-- Opening Marker --
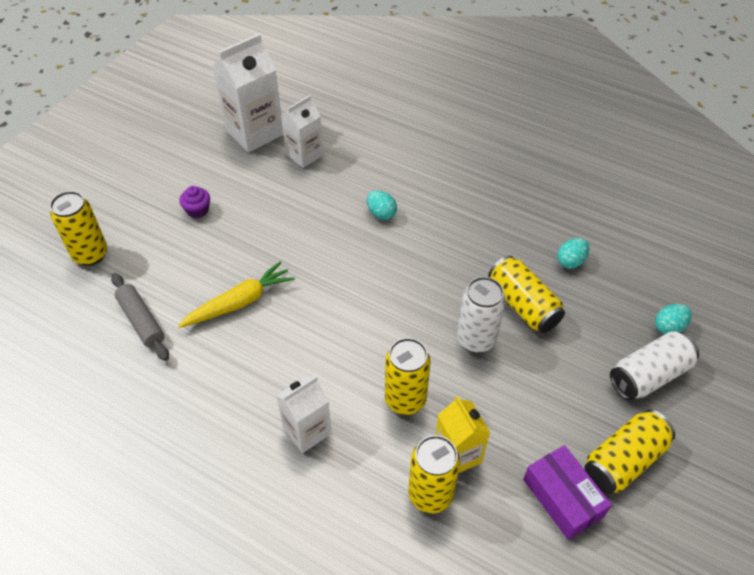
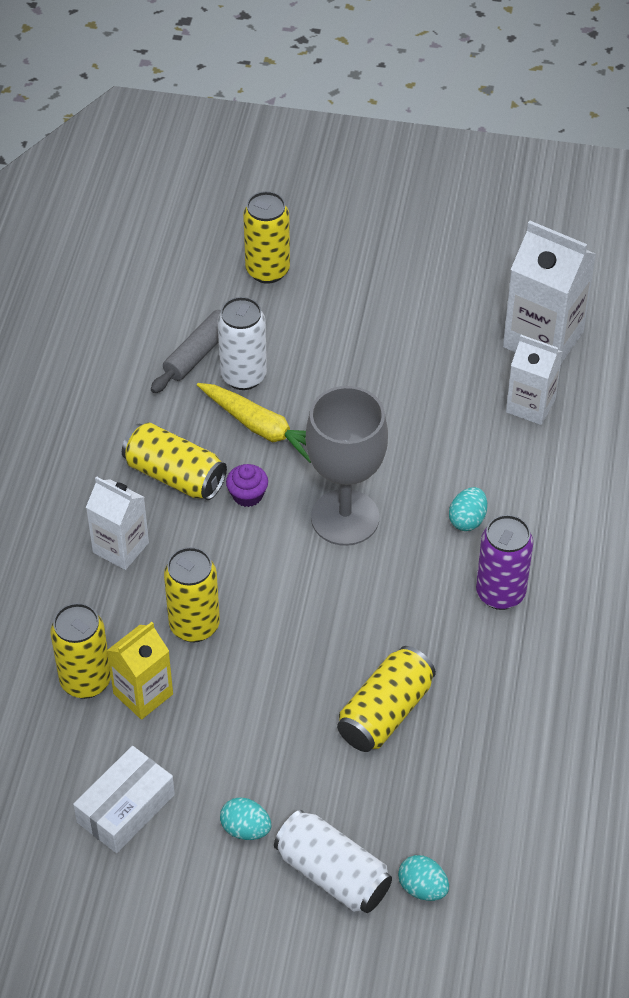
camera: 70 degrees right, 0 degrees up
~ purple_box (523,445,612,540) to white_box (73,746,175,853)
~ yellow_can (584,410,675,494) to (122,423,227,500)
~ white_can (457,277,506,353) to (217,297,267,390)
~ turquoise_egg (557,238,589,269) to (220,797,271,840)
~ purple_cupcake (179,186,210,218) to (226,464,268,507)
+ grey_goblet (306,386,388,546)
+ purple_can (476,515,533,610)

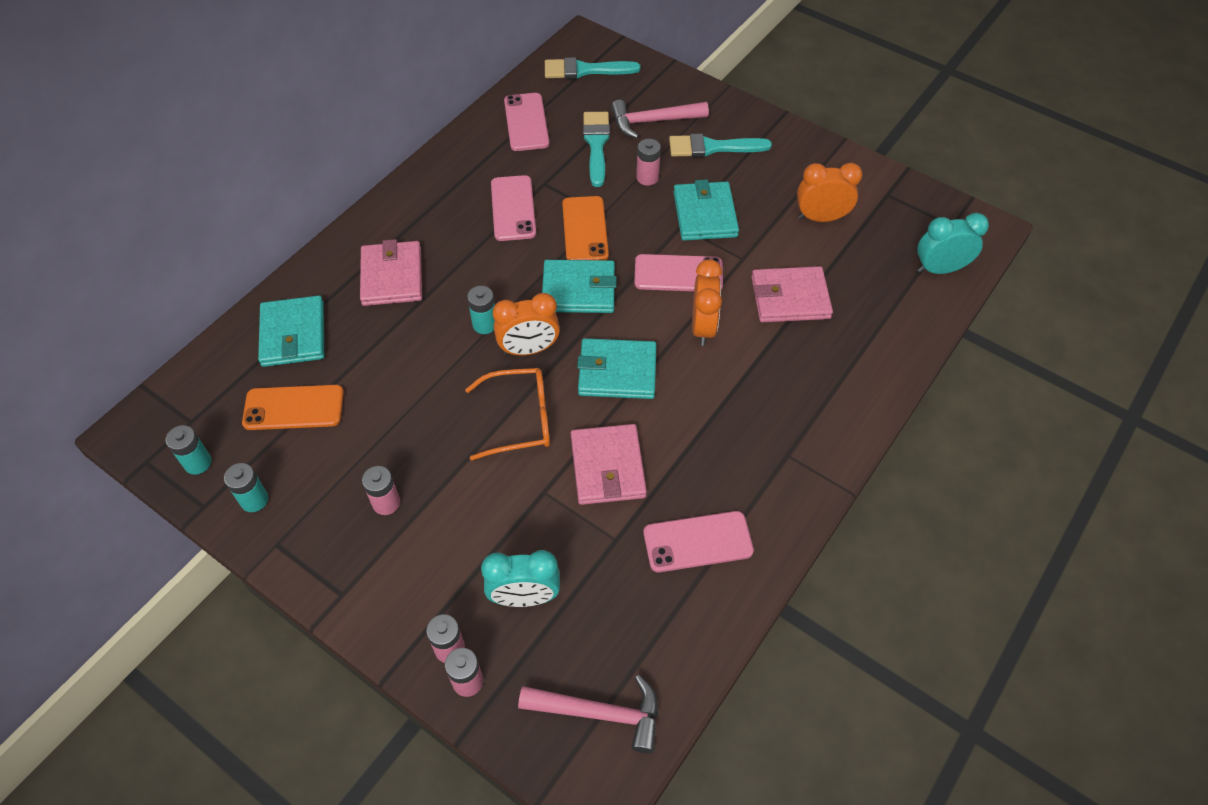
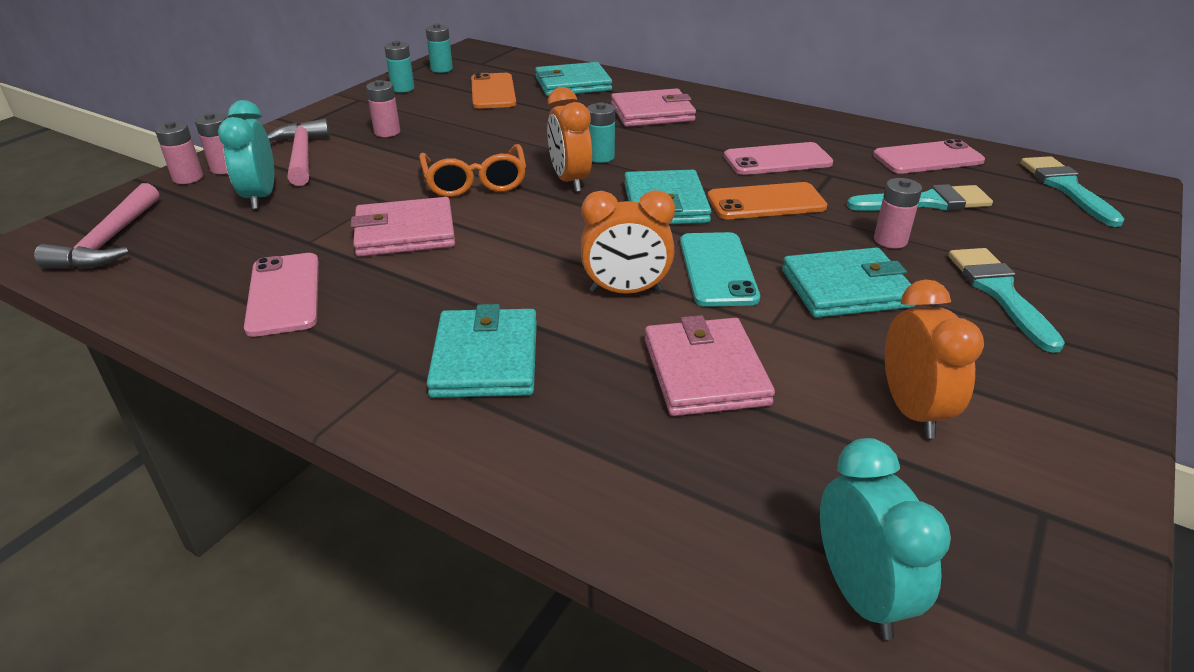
camera: 85 degrees right, 20 degrees down
~ pink_hammer (611,100,709,139) to (267,119,330,186)
~ turquoise_wallet (577,338,657,399) to (427,304,537,398)
~ pink_phone (634,254,723,291) to turquoise_phone (680,232,760,307)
-- Closing Marker --
The whole listing above must be returned exactly as written, with no pictures carried over.

* YOUR SOLUTION
camera: 70 degrees right, 0 degrees up
~ purple_box (523,445,612,540) to white_box (73,746,175,853)
~ yellow_can (584,410,675,494) to (122,423,227,500)
~ white_can (457,277,506,353) to (217,297,267,390)
~ turquoise_egg (557,238,589,269) to (220,797,271,840)
~ purple_cupcake (179,186,210,218) to (226,464,268,507)
+ grey_goblet (306,386,388,546)
+ purple_can (476,515,533,610)

camera: 85 degrees right, 20 degrees down
~ pink_hammer (611,100,709,139) to (267,119,330,186)
~ turquoise_wallet (577,338,657,399) to (427,304,537,398)
~ pink_phone (634,254,723,291) to turquoise_phone (680,232,760,307)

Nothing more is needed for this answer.